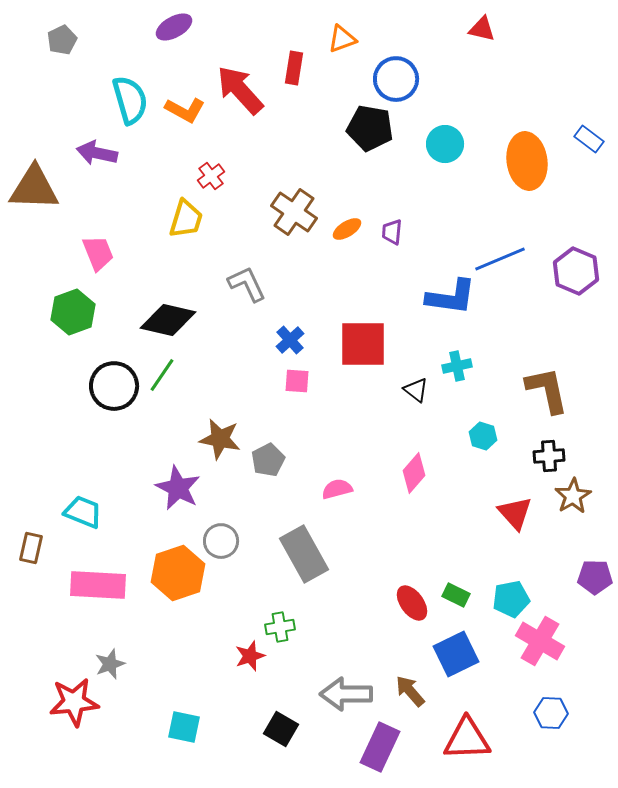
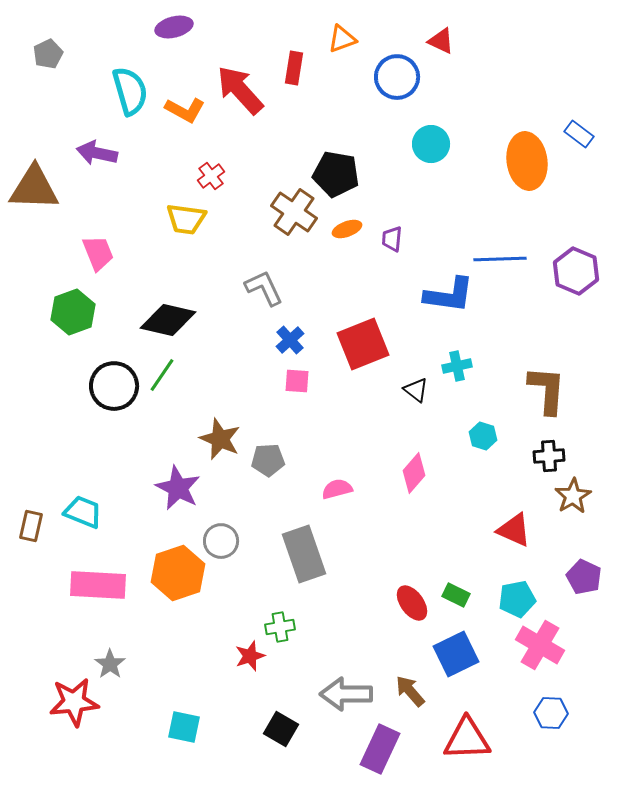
purple ellipse at (174, 27): rotated 15 degrees clockwise
red triangle at (482, 29): moved 41 px left, 12 px down; rotated 12 degrees clockwise
gray pentagon at (62, 40): moved 14 px left, 14 px down
blue circle at (396, 79): moved 1 px right, 2 px up
cyan semicircle at (130, 100): moved 9 px up
black pentagon at (370, 128): moved 34 px left, 46 px down
blue rectangle at (589, 139): moved 10 px left, 5 px up
cyan circle at (445, 144): moved 14 px left
yellow trapezoid at (186, 219): rotated 81 degrees clockwise
orange ellipse at (347, 229): rotated 12 degrees clockwise
purple trapezoid at (392, 232): moved 7 px down
blue line at (500, 259): rotated 21 degrees clockwise
gray L-shape at (247, 284): moved 17 px right, 4 px down
blue L-shape at (451, 297): moved 2 px left, 2 px up
red square at (363, 344): rotated 22 degrees counterclockwise
brown L-shape at (547, 390): rotated 16 degrees clockwise
brown star at (220, 439): rotated 12 degrees clockwise
gray pentagon at (268, 460): rotated 24 degrees clockwise
red triangle at (515, 513): moved 1 px left, 17 px down; rotated 24 degrees counterclockwise
brown rectangle at (31, 548): moved 22 px up
gray rectangle at (304, 554): rotated 10 degrees clockwise
purple pentagon at (595, 577): moved 11 px left; rotated 24 degrees clockwise
cyan pentagon at (511, 599): moved 6 px right
pink cross at (540, 641): moved 4 px down
gray star at (110, 664): rotated 16 degrees counterclockwise
purple rectangle at (380, 747): moved 2 px down
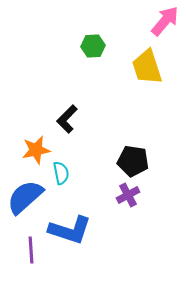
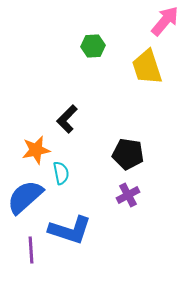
black pentagon: moved 5 px left, 7 px up
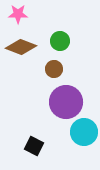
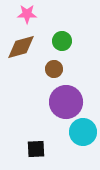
pink star: moved 9 px right
green circle: moved 2 px right
brown diamond: rotated 36 degrees counterclockwise
cyan circle: moved 1 px left
black square: moved 2 px right, 3 px down; rotated 30 degrees counterclockwise
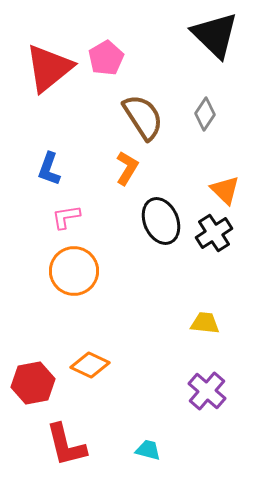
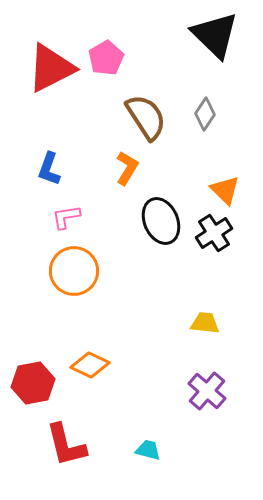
red triangle: moved 2 px right; rotated 12 degrees clockwise
brown semicircle: moved 3 px right
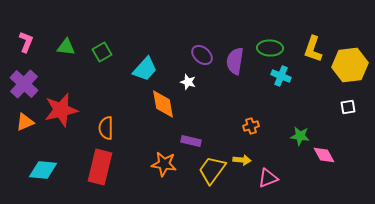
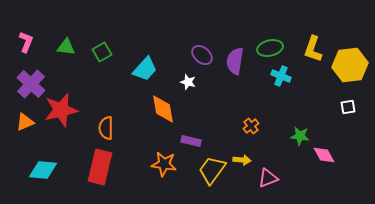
green ellipse: rotated 15 degrees counterclockwise
purple cross: moved 7 px right
orange diamond: moved 5 px down
orange cross: rotated 21 degrees counterclockwise
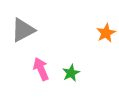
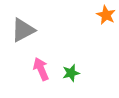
orange star: moved 18 px up; rotated 18 degrees counterclockwise
green star: rotated 12 degrees clockwise
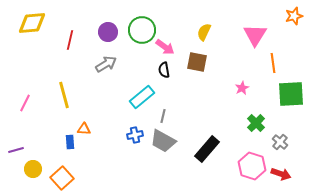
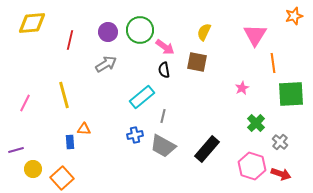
green circle: moved 2 px left
gray trapezoid: moved 5 px down
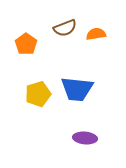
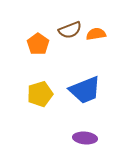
brown semicircle: moved 5 px right, 2 px down
orange pentagon: moved 12 px right
blue trapezoid: moved 8 px right, 1 px down; rotated 28 degrees counterclockwise
yellow pentagon: moved 2 px right
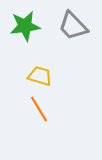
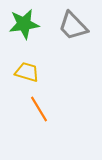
green star: moved 1 px left, 2 px up
yellow trapezoid: moved 13 px left, 4 px up
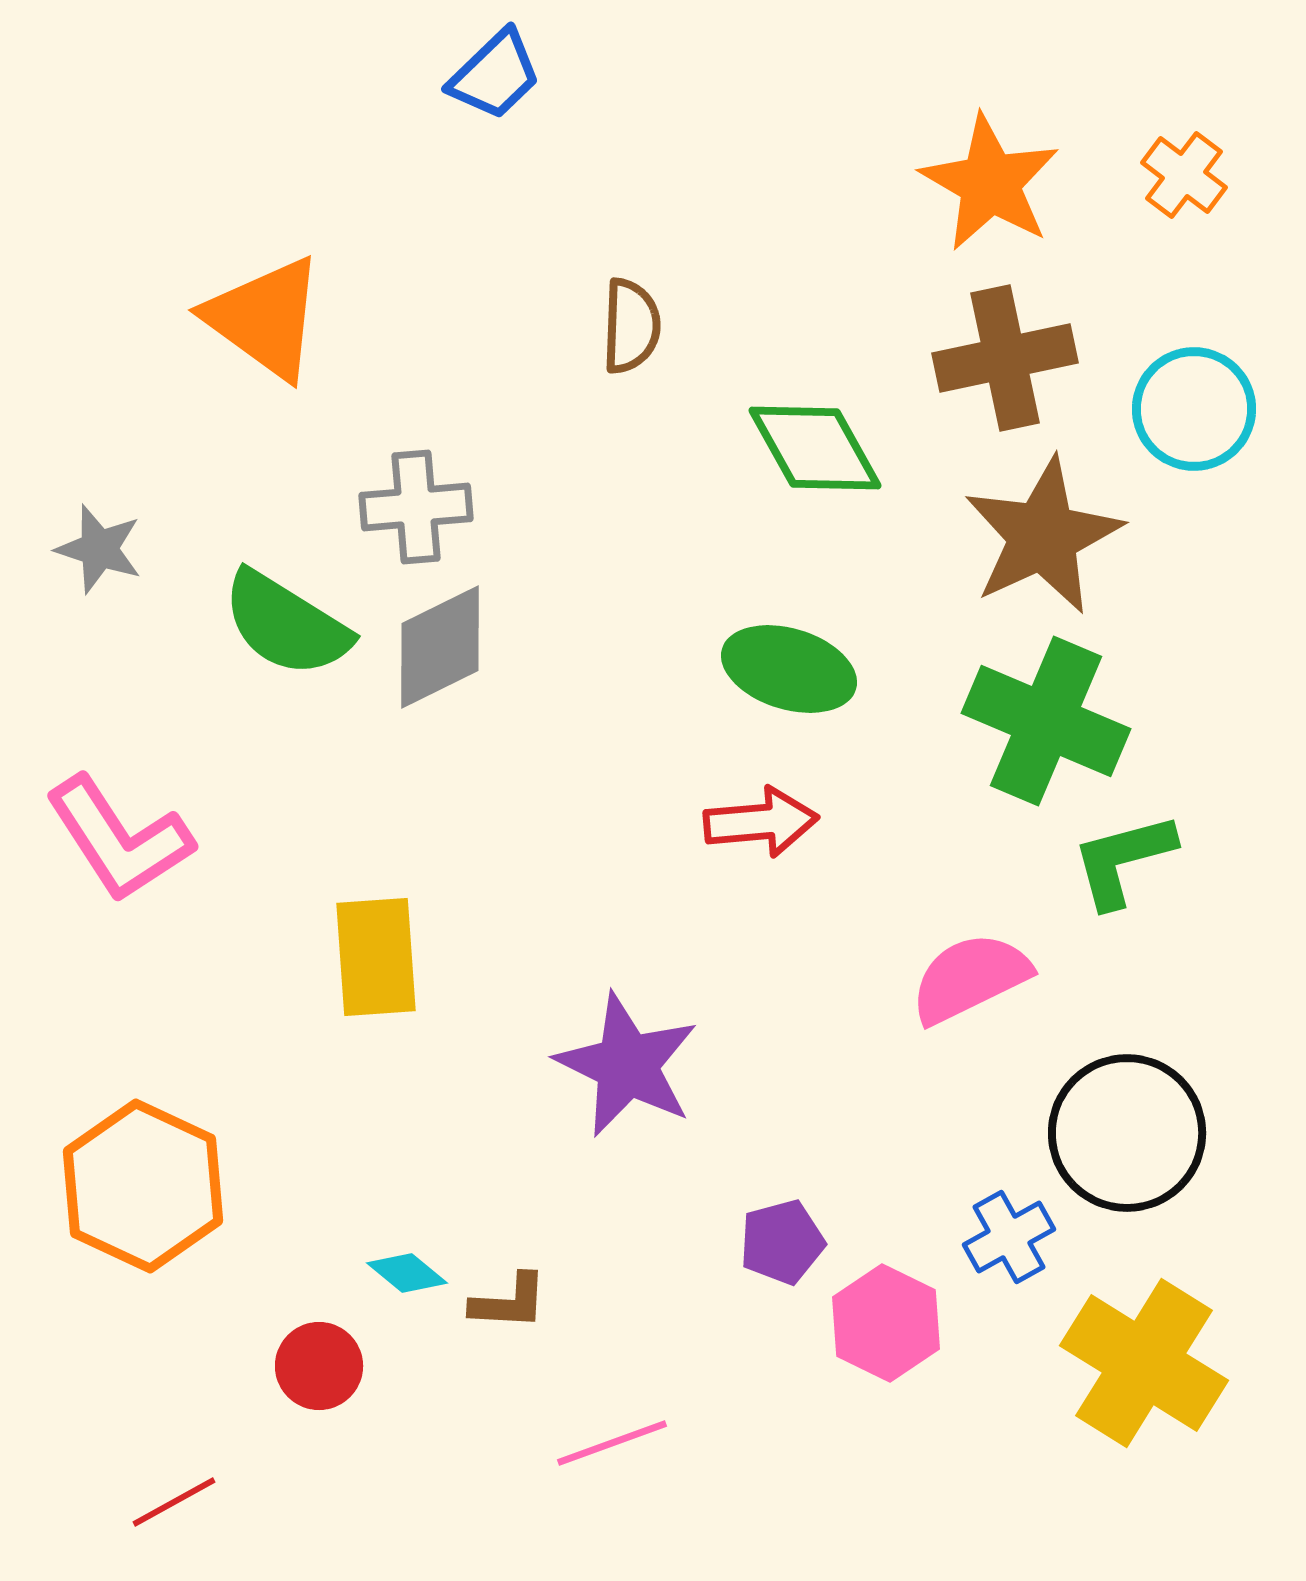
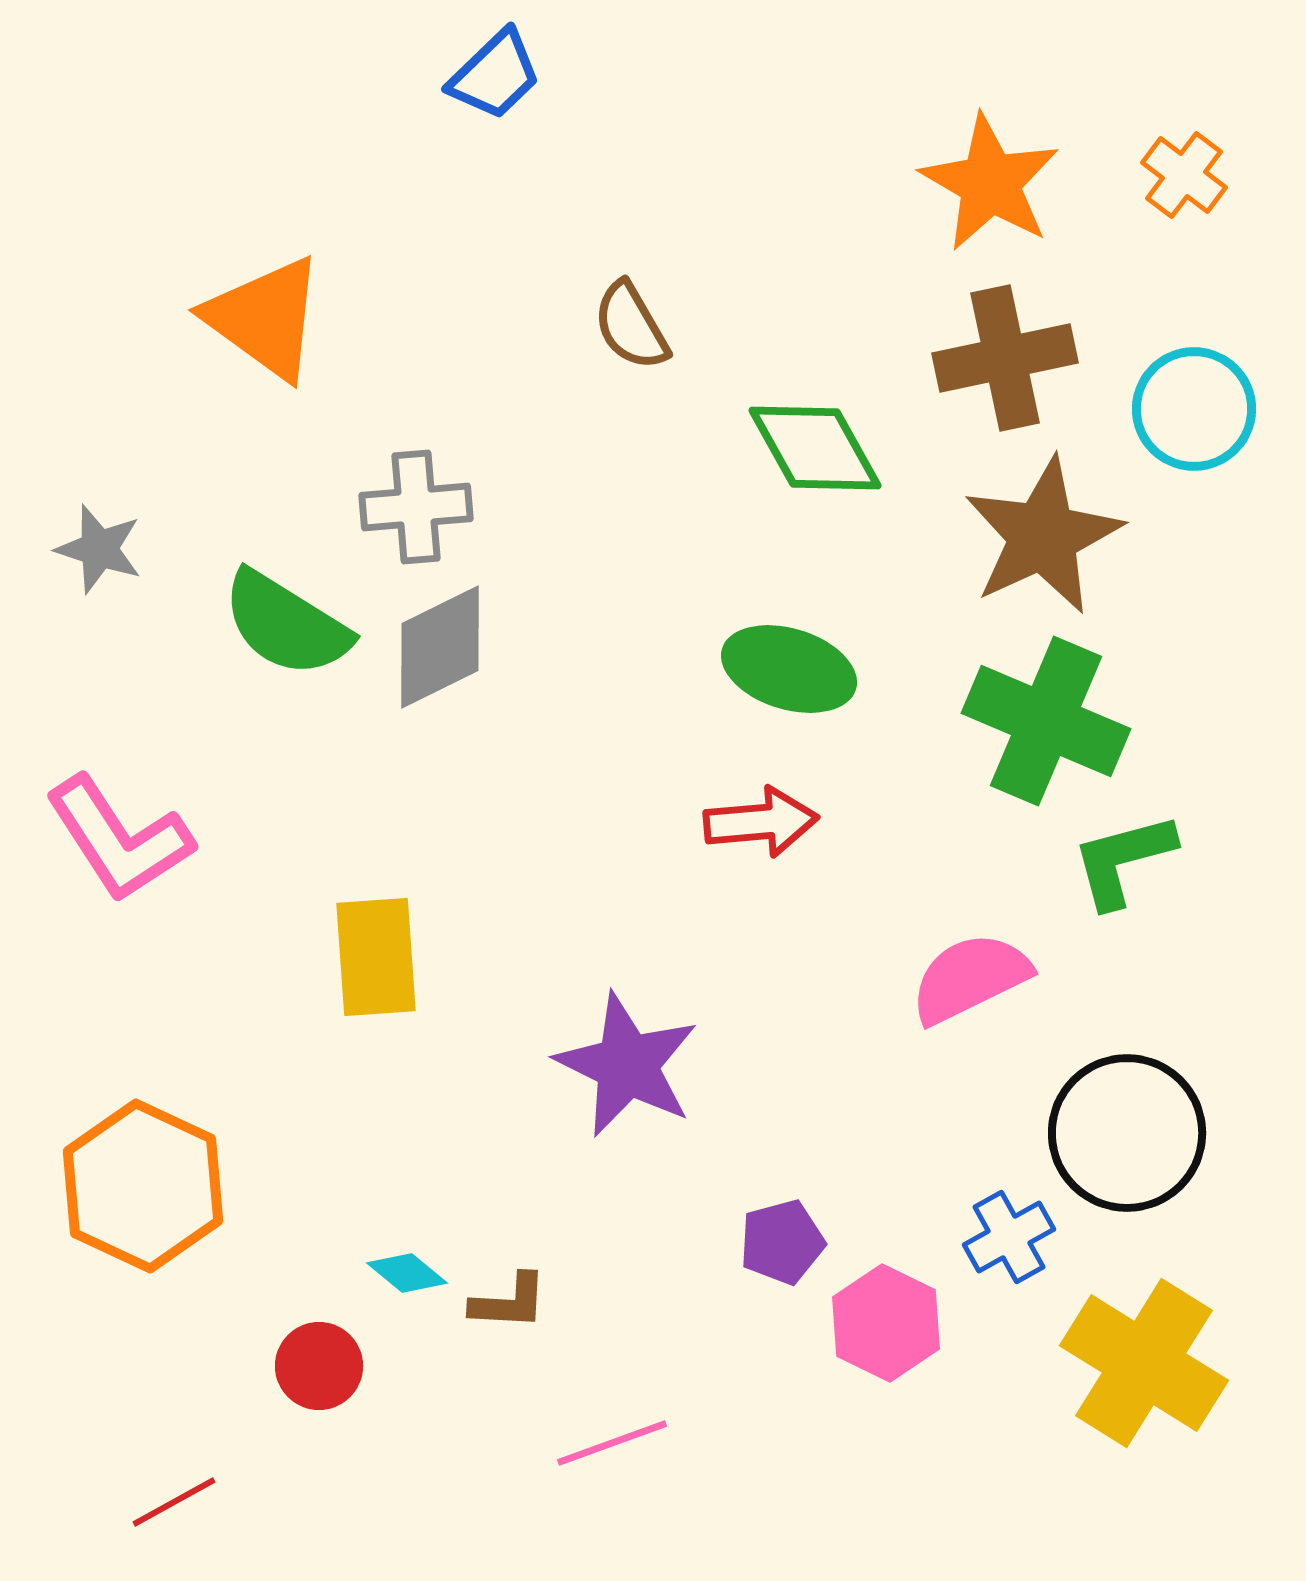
brown semicircle: rotated 148 degrees clockwise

★ ★ ★ ★ ★

* **WHAT THE TASK ASKS**:
Output the records above exactly; leave out the pictures.

* **COMPLETED TASK**:
purple ellipse at (174, 27): rotated 15 degrees clockwise
red triangle at (482, 29): moved 41 px left, 12 px down; rotated 12 degrees clockwise
gray pentagon at (62, 40): moved 14 px left, 14 px down
blue circle at (396, 79): moved 1 px right, 2 px up
cyan semicircle at (130, 100): moved 9 px up
black pentagon at (370, 128): moved 34 px left, 46 px down
blue rectangle at (589, 139): moved 10 px left, 5 px up
cyan circle at (445, 144): moved 14 px left
yellow trapezoid at (186, 219): rotated 81 degrees clockwise
orange ellipse at (347, 229): rotated 12 degrees clockwise
purple trapezoid at (392, 232): moved 7 px down
blue line at (500, 259): rotated 21 degrees clockwise
gray L-shape at (247, 284): moved 17 px right, 4 px down
blue L-shape at (451, 297): moved 2 px left, 2 px up
red square at (363, 344): rotated 22 degrees counterclockwise
brown L-shape at (547, 390): rotated 16 degrees clockwise
brown star at (220, 439): rotated 12 degrees clockwise
gray pentagon at (268, 460): rotated 24 degrees clockwise
red triangle at (515, 513): moved 1 px left, 17 px down; rotated 24 degrees counterclockwise
brown rectangle at (31, 548): moved 22 px up
gray rectangle at (304, 554): rotated 10 degrees clockwise
purple pentagon at (595, 577): moved 11 px left; rotated 24 degrees clockwise
cyan pentagon at (511, 599): moved 6 px right
pink cross at (540, 641): moved 4 px down
gray star at (110, 664): rotated 16 degrees counterclockwise
purple rectangle at (380, 747): moved 2 px down
black pentagon: moved 5 px left, 7 px up
pink star: moved 9 px right
green circle: moved 2 px right
brown diamond: rotated 36 degrees counterclockwise
cyan circle: moved 1 px left
black square: moved 2 px right, 3 px down; rotated 30 degrees counterclockwise
red triangle: moved 2 px right; rotated 12 degrees clockwise
brown semicircle: moved 3 px right
green ellipse: rotated 15 degrees counterclockwise
purple cross: moved 7 px right
orange diamond: moved 5 px down
orange cross: rotated 21 degrees counterclockwise
orange star: moved 18 px up; rotated 18 degrees counterclockwise
green star: rotated 12 degrees clockwise
green circle: moved 2 px left
gray trapezoid: moved 5 px down
brown semicircle: moved 5 px right, 2 px down
orange pentagon: moved 12 px right
blue trapezoid: moved 8 px right, 1 px down; rotated 28 degrees counterclockwise
yellow pentagon: moved 2 px right
green star: moved 1 px left, 2 px up
yellow trapezoid: moved 13 px left, 4 px up
brown semicircle: rotated 148 degrees clockwise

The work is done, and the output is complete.